# WHAT YOU SHOULD DO
An exact transcription of all the records below is required, without any images.

[Edit difference data]
━━━━━━━━━━━━━━━━━━━━━━━━━━━━━━

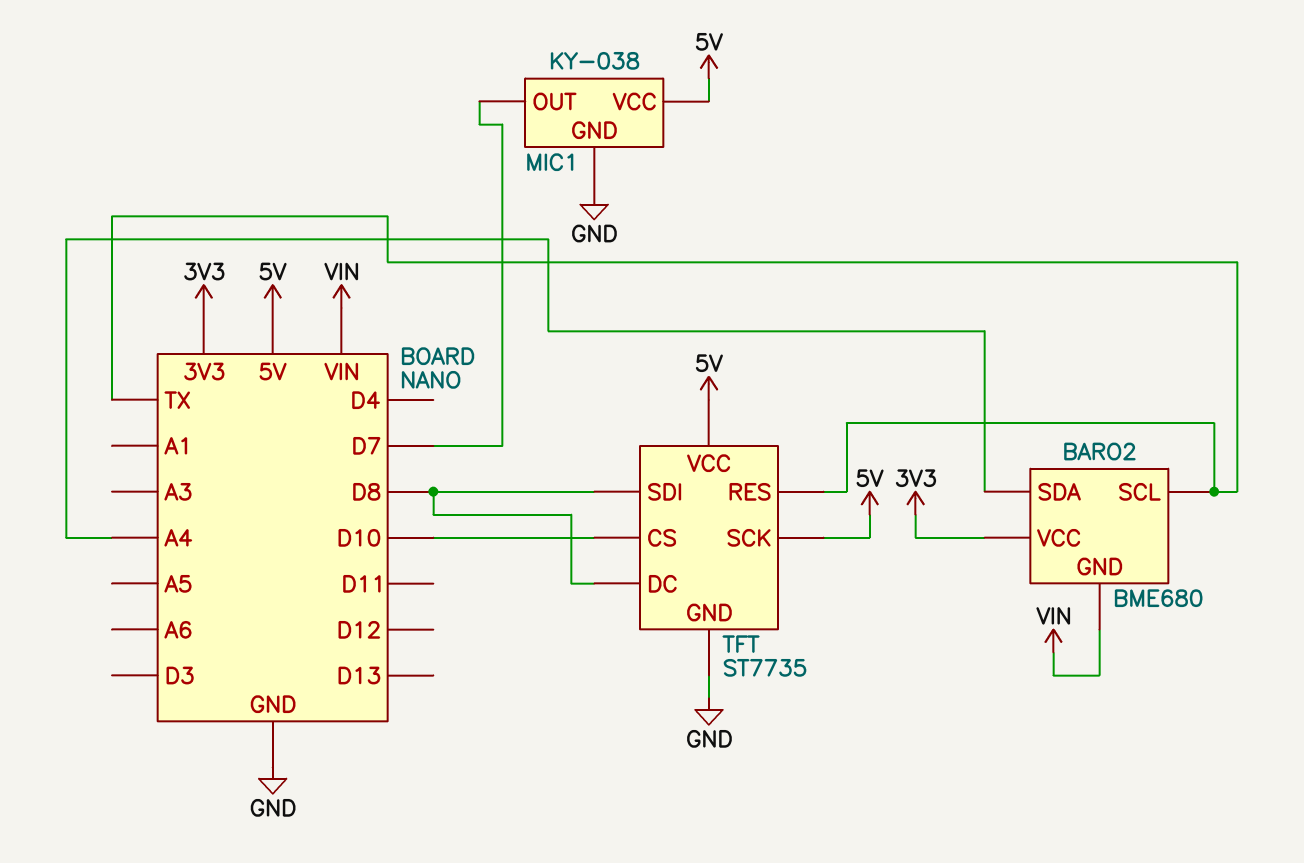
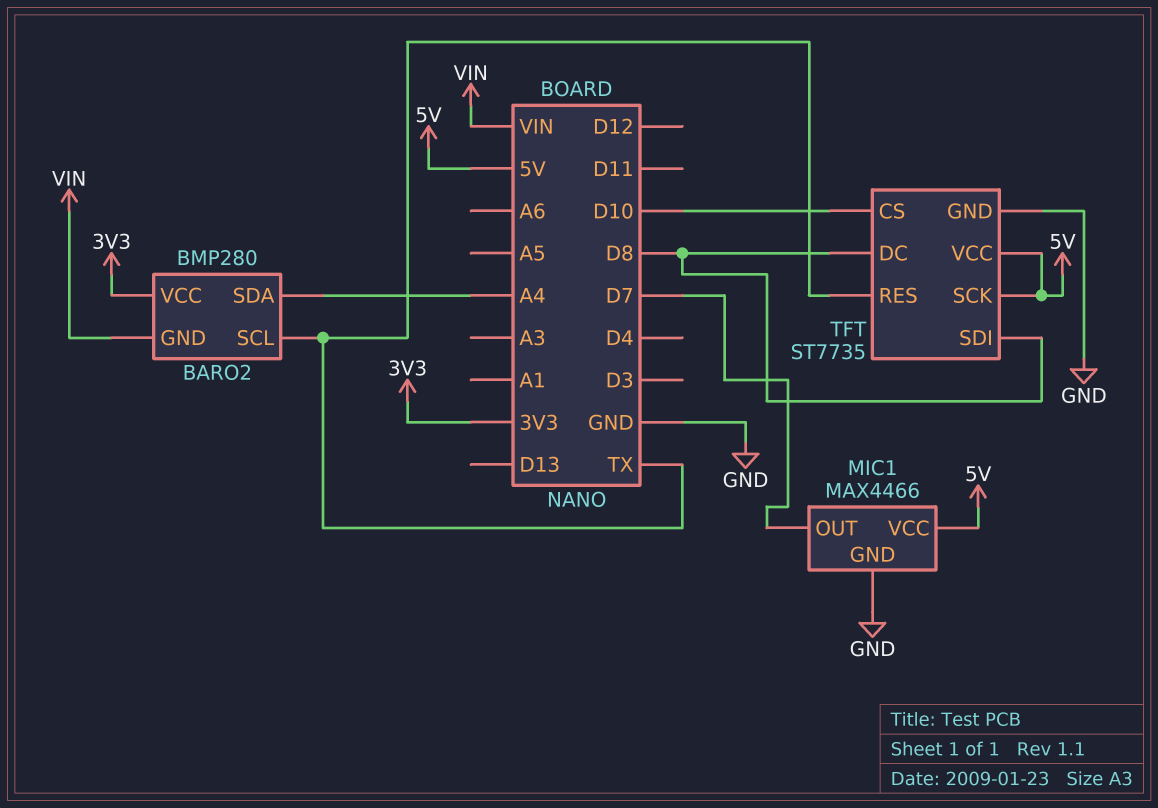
BARO2: BME680 -> BMP280
MIC1: KY-038 -> MAX4466

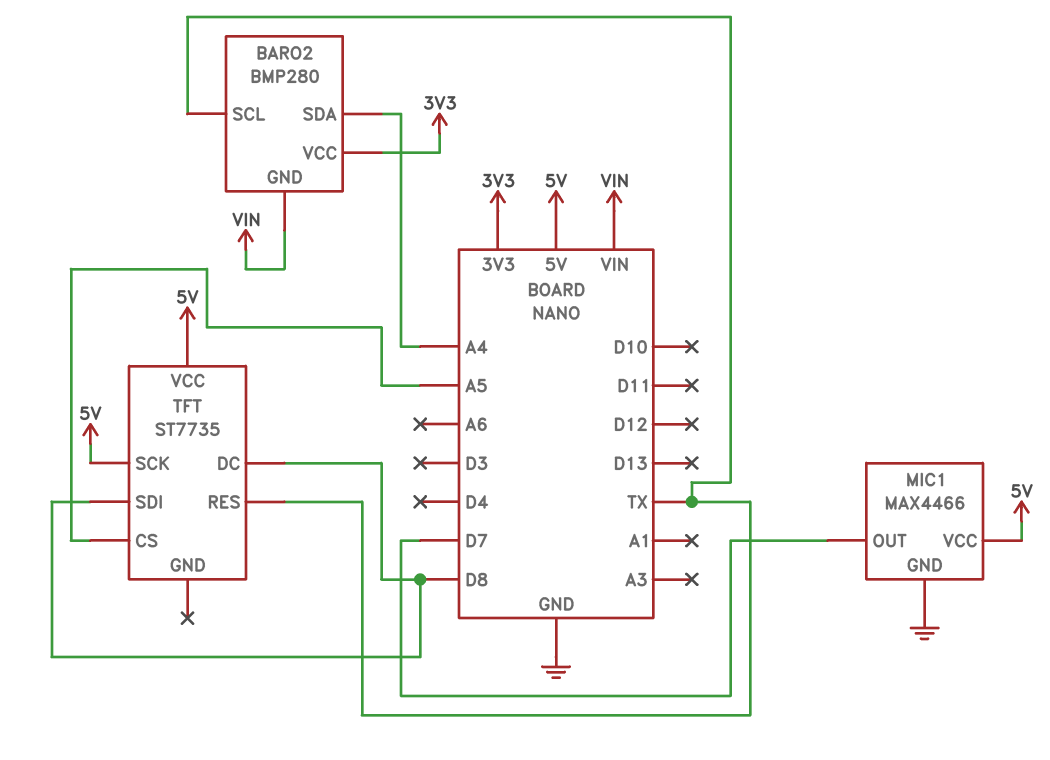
TFT pin CS: D10 -> A5
TFT pin GND: GND -> none

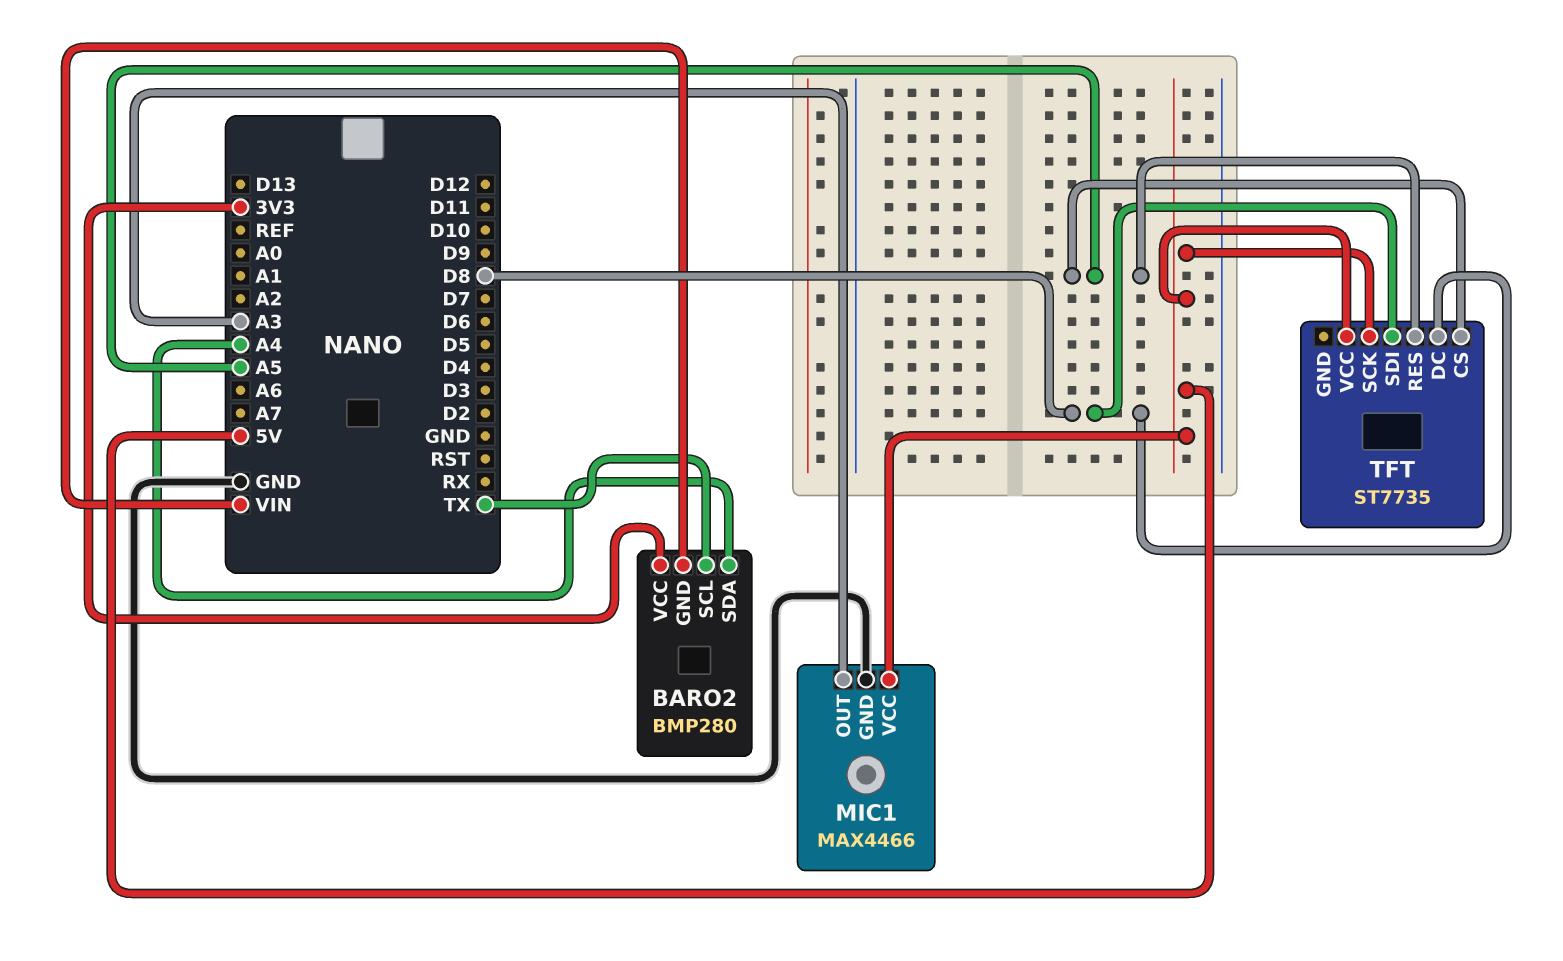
MIC1 pin OUT: D7 -> A3
TFT pin RES: TX -> A5

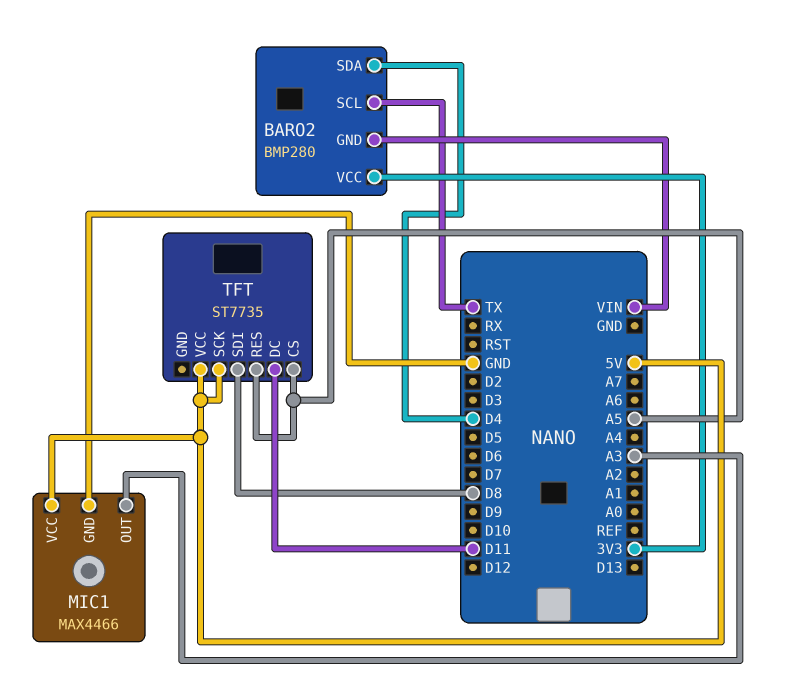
BARO2 pin SDA: A4 -> D4
TFT pin DC: D8 -> D11

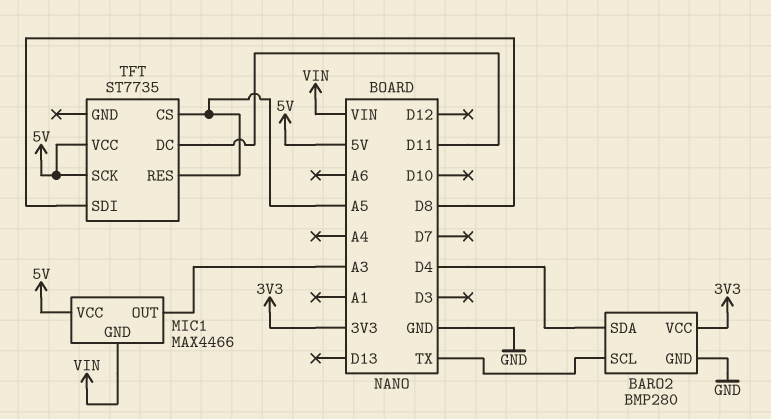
BARO2 pin GND: VIN -> GND
MIC1 pin GND: GND -> VIN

━━━━━━━━━━━━━━━━━━━━━━━━━━━━━━

# FINISHED TASK
BARO2: BME680 -> BMP280
MIC1: KY-038 -> MAX4466

TFT pin CS: D10 -> A5
TFT pin GND: GND -> none

MIC1 pin OUT: D7 -> A3
TFT pin RES: TX -> A5

BARO2 pin SDA: A4 -> D4
TFT pin DC: D8 -> D11

BARO2 pin GND: VIN -> GND
MIC1 pin GND: GND -> VIN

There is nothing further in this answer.